Your goal
Give back an exact copy of the lines in the records below, from the line that has "(106, 377) = (263, 368): green" through the line that has "camera: 65 degrees left, 5 degrees up", and nothing besides.

Provided material
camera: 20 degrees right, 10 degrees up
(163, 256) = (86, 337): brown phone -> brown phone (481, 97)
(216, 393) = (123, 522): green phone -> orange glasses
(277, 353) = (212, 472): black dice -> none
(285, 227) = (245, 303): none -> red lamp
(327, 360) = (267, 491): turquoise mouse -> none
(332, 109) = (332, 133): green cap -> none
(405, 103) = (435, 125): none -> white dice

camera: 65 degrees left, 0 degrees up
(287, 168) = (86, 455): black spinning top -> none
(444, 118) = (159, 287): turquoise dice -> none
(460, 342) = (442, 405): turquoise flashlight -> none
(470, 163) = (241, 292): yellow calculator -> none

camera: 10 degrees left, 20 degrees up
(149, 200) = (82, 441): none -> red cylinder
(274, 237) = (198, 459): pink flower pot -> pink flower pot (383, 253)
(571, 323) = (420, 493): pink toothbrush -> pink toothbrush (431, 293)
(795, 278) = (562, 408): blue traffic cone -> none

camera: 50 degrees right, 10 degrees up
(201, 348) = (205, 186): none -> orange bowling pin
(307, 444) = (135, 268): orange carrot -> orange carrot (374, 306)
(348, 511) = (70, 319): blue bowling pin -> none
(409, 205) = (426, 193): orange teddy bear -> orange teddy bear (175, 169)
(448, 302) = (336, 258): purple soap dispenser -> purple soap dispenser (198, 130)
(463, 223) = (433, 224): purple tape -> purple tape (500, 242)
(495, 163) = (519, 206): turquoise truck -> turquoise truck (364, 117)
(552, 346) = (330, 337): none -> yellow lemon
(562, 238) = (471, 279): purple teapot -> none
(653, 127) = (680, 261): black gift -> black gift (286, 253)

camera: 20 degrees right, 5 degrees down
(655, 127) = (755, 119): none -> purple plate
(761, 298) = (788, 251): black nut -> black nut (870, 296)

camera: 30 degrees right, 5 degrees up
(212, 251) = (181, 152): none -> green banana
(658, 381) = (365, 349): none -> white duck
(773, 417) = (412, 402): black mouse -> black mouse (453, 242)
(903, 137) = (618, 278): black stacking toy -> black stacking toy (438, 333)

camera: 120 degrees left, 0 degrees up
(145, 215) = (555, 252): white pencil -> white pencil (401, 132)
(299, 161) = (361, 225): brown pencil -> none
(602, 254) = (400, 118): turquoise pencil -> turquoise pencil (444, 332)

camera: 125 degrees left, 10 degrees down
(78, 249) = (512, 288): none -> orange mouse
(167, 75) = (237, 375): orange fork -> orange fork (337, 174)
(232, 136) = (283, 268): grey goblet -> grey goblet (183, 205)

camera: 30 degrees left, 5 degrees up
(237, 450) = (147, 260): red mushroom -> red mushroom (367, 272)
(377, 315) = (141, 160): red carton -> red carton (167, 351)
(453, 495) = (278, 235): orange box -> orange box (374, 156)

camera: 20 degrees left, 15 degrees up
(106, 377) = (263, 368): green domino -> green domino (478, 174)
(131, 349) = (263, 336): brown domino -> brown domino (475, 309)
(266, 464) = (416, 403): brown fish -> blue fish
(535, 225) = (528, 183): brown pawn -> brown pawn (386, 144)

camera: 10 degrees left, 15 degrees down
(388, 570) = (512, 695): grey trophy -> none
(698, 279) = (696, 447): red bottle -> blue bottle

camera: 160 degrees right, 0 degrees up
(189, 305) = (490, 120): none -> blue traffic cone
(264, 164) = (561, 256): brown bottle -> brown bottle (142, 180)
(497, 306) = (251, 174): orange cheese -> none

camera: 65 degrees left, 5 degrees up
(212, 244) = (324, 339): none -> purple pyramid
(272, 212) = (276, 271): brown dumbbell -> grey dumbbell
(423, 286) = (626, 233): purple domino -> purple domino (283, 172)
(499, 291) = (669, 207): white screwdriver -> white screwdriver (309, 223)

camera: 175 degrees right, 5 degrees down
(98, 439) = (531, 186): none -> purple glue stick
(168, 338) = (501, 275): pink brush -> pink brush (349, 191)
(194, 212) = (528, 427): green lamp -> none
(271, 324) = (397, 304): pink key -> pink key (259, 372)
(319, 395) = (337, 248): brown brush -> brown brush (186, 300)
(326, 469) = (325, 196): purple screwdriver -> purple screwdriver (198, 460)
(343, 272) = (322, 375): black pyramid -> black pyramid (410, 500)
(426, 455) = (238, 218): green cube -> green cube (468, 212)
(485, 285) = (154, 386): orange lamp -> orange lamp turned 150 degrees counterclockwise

Solution for this problem
(106, 377) = (263, 368): green domino -> green domino (478, 174)
(131, 349) = (263, 336): brown domino -> brown domino (475, 309)
(266, 464) = (416, 403): brown fish -> blue fish
(535, 225) = (528, 183): brown pawn -> brown pawn (386, 144)

camera: 10 degrees left, 15 degrees down
(388, 570) = (512, 695): grey trophy -> none
(698, 279) = (696, 447): red bottle -> blue bottle

camera: 160 degrees right, 0 degrees up
(189, 305) = (490, 120): none -> blue traffic cone
(264, 164) = (561, 256): brown bottle -> brown bottle (142, 180)
(497, 306) = (251, 174): orange cheese -> none

camera: 65 degrees left, 5 degrees up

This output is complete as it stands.